◆ PROBLEM ◆
Extract the text of every entry below exactly; leave images out.

━━ DATA FOR REVIEW

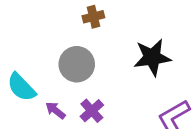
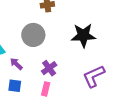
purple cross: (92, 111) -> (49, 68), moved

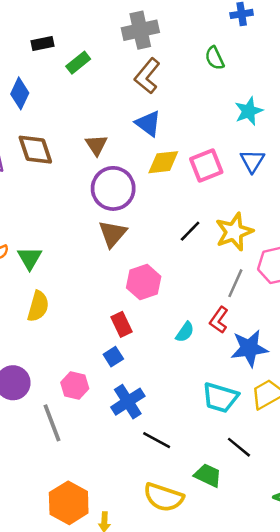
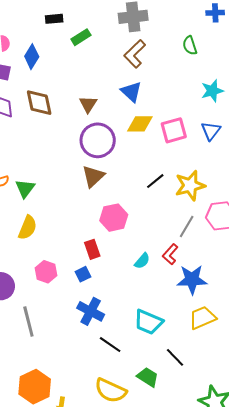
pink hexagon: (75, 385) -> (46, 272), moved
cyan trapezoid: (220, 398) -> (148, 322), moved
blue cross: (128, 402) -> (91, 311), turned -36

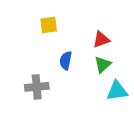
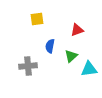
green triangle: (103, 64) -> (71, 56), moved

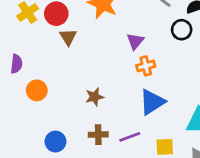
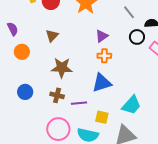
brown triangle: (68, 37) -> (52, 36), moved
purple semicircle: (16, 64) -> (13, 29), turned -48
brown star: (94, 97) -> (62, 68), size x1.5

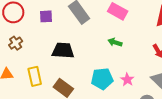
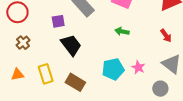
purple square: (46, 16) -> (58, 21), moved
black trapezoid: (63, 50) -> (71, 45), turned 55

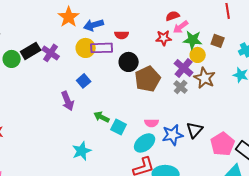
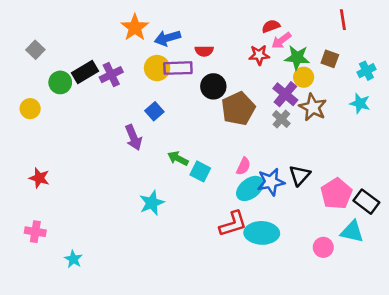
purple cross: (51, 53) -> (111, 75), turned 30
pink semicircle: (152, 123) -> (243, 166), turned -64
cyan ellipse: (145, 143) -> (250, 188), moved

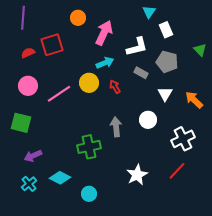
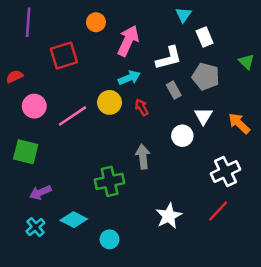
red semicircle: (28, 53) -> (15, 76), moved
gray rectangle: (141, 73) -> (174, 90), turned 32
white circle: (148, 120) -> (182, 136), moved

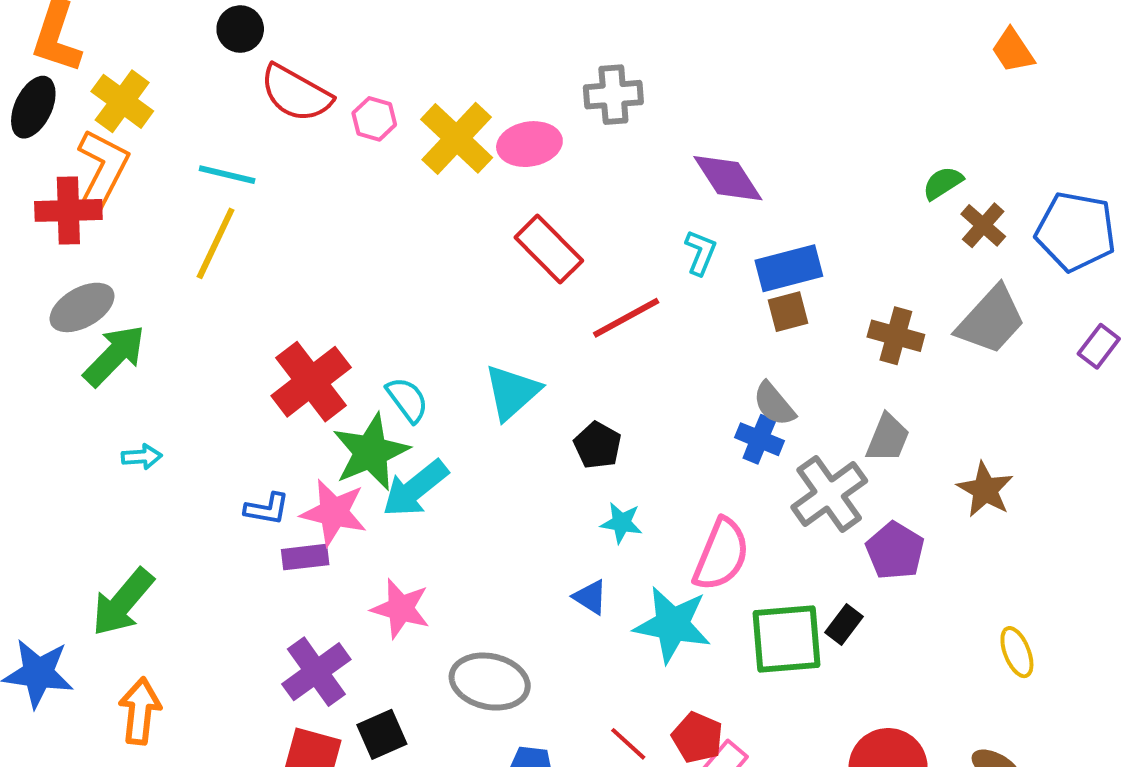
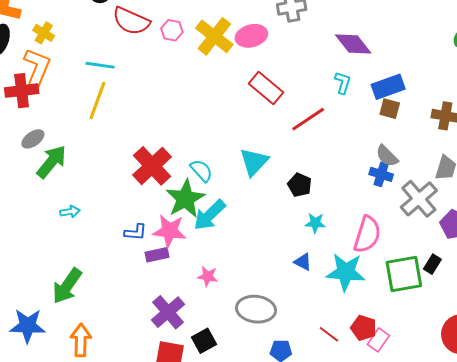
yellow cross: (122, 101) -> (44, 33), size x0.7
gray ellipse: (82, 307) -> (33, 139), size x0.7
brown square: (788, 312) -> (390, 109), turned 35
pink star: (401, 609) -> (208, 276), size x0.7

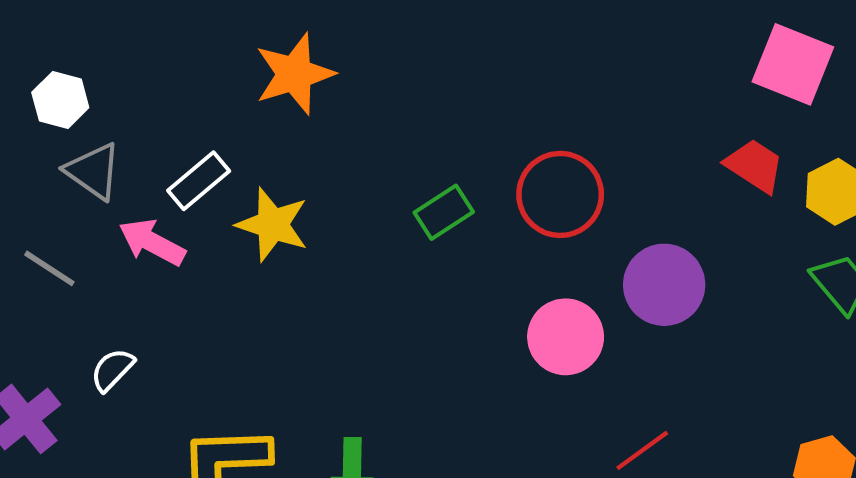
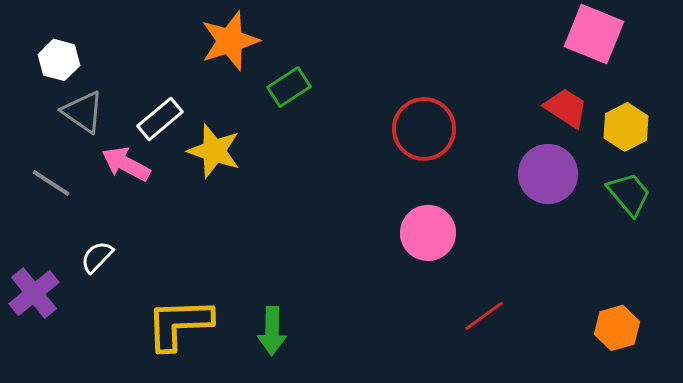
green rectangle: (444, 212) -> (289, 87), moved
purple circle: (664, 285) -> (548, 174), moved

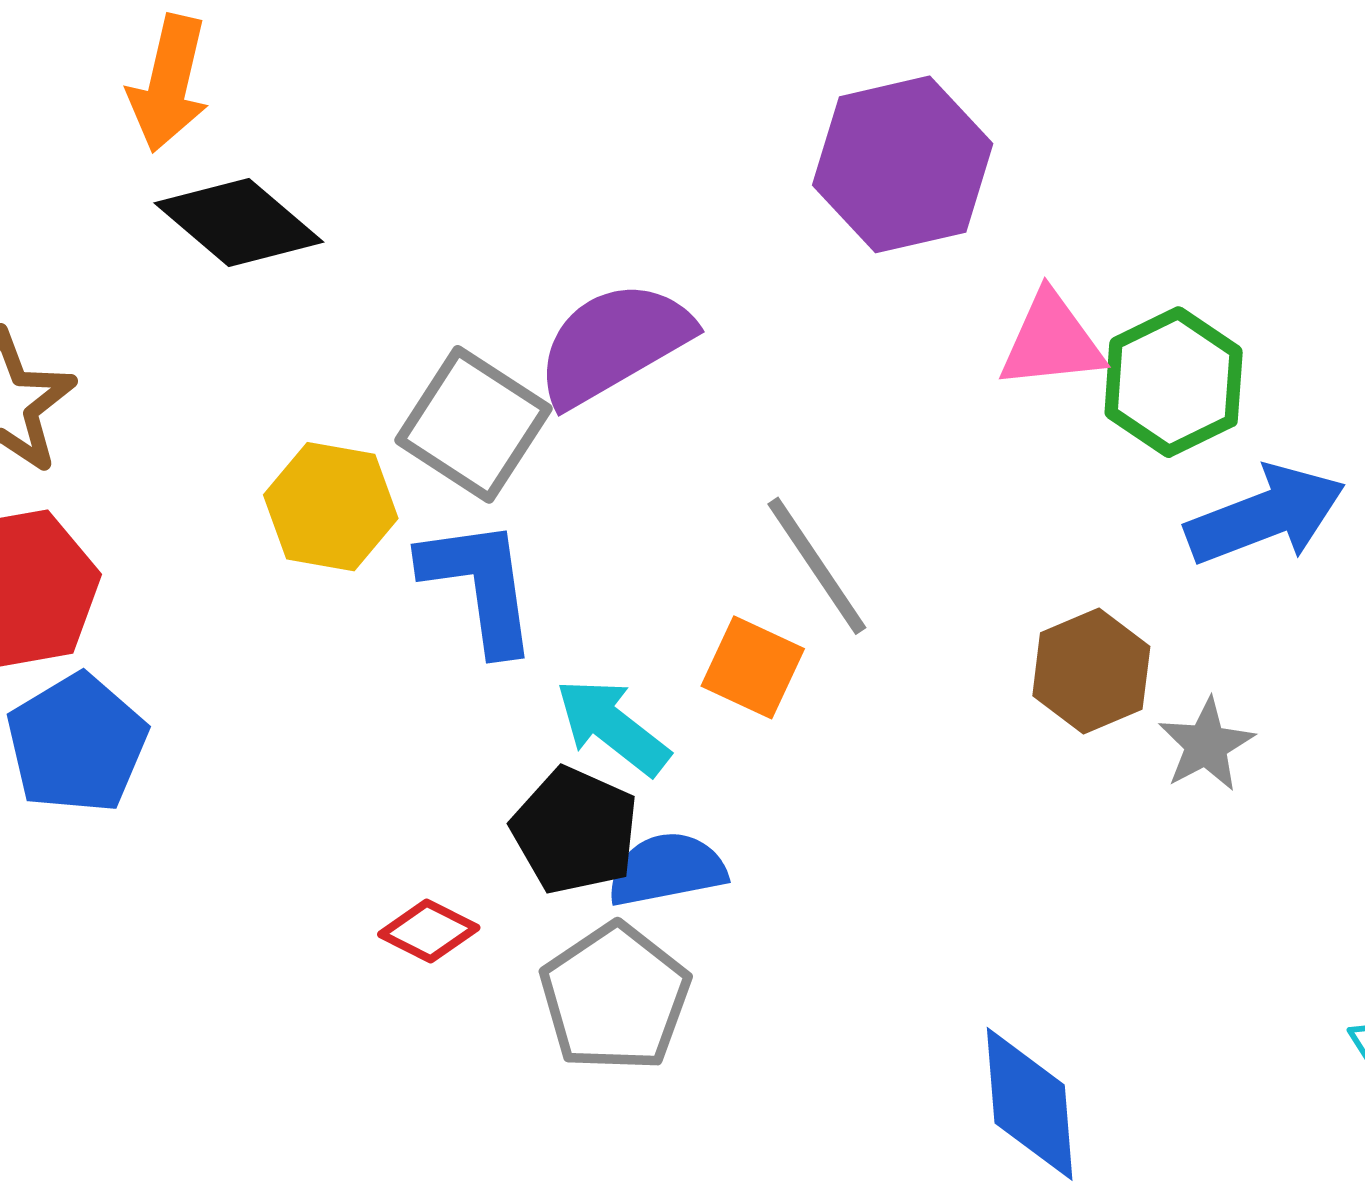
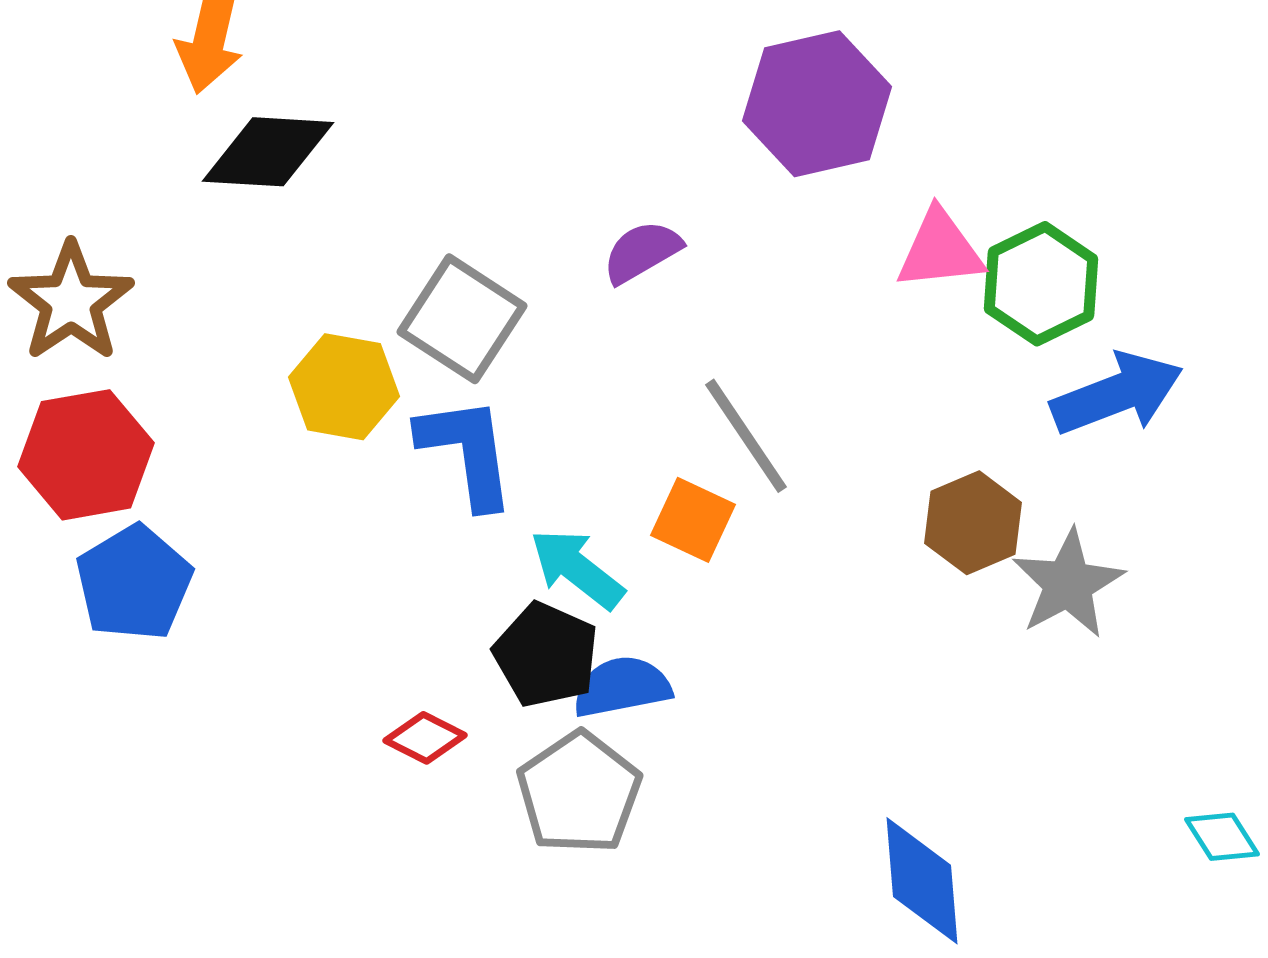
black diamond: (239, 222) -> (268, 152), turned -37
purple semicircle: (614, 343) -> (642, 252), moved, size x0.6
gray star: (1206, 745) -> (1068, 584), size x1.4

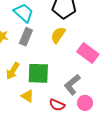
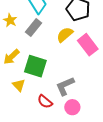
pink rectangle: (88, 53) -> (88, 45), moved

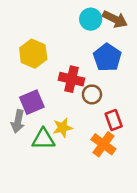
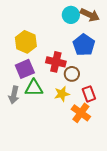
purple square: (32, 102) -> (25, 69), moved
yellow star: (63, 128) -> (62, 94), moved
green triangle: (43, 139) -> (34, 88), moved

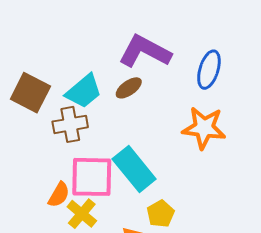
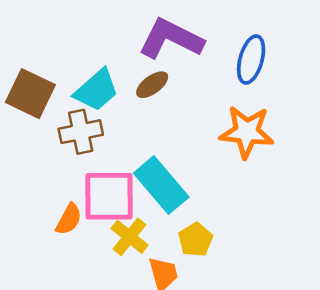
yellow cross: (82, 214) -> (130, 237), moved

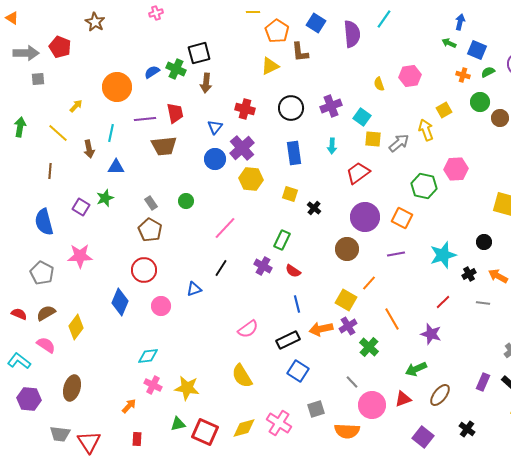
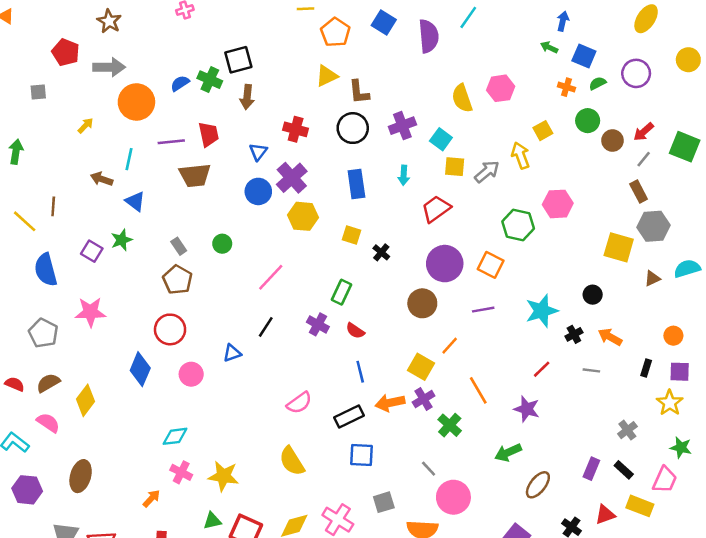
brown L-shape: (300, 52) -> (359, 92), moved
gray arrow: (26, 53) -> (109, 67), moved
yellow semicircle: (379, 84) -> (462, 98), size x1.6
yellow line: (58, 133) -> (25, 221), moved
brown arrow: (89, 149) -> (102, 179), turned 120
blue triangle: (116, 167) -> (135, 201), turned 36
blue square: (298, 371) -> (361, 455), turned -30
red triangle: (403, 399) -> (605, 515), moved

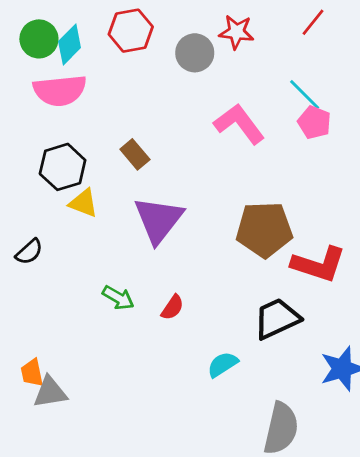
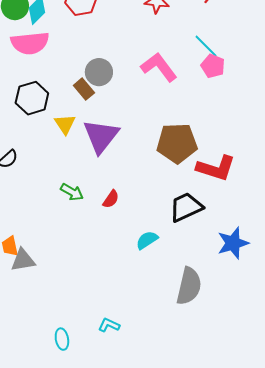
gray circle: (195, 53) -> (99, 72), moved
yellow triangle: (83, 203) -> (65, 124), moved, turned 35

━━━━

◆ RESULT OF THE EXERCISE ◆
purple cross: (92, 111) -> (49, 68), moved

pink hexagon: (75, 385) -> (46, 272), moved
cyan trapezoid: (220, 398) -> (148, 322), moved
blue cross: (128, 402) -> (91, 311), turned -36

green triangle: (103, 64) -> (71, 56), moved

brown triangle: (68, 37) -> (52, 36), moved
purple semicircle: (16, 64) -> (13, 29), turned -48
brown star: (94, 97) -> (62, 68), size x1.5

purple square: (46, 16) -> (58, 21), moved
black trapezoid: (63, 50) -> (71, 45), turned 55

purple cross: (51, 53) -> (111, 75), turned 30
pink semicircle: (152, 123) -> (243, 166), turned -64
cyan ellipse: (145, 143) -> (250, 188), moved

red semicircle: (28, 53) -> (15, 76), moved
gray rectangle: (141, 73) -> (174, 90), turned 32
white circle: (148, 120) -> (182, 136), moved

yellow cross: (122, 101) -> (44, 33), size x0.7
gray ellipse: (82, 307) -> (33, 139), size x0.7
brown square: (788, 312) -> (390, 109), turned 35
pink star: (401, 609) -> (208, 276), size x0.7

green rectangle: (444, 212) -> (289, 87), moved
purple circle: (664, 285) -> (548, 174), moved

black diamond: (239, 222) -> (268, 152), turned -37
purple semicircle: (614, 343) -> (642, 252), moved, size x0.6
gray star: (1206, 745) -> (1068, 584), size x1.4

pink rectangle: (88, 53) -> (88, 45), moved

purple square: (32, 102) -> (25, 69), moved
yellow star: (63, 128) -> (62, 94), moved
green triangle: (43, 139) -> (34, 88), moved

yellow cross: (82, 214) -> (130, 237), moved

brown L-shape: (300, 52) -> (359, 92), moved
gray arrow: (26, 53) -> (109, 67), moved
yellow semicircle: (379, 84) -> (462, 98), size x1.6
yellow line: (58, 133) -> (25, 221), moved
brown arrow: (89, 149) -> (102, 179), turned 120
blue triangle: (116, 167) -> (135, 201), turned 36
blue square: (298, 371) -> (361, 455), turned -30
red triangle: (403, 399) -> (605, 515), moved

gray circle: (195, 53) -> (99, 72), moved
yellow triangle: (83, 203) -> (65, 124), moved, turned 35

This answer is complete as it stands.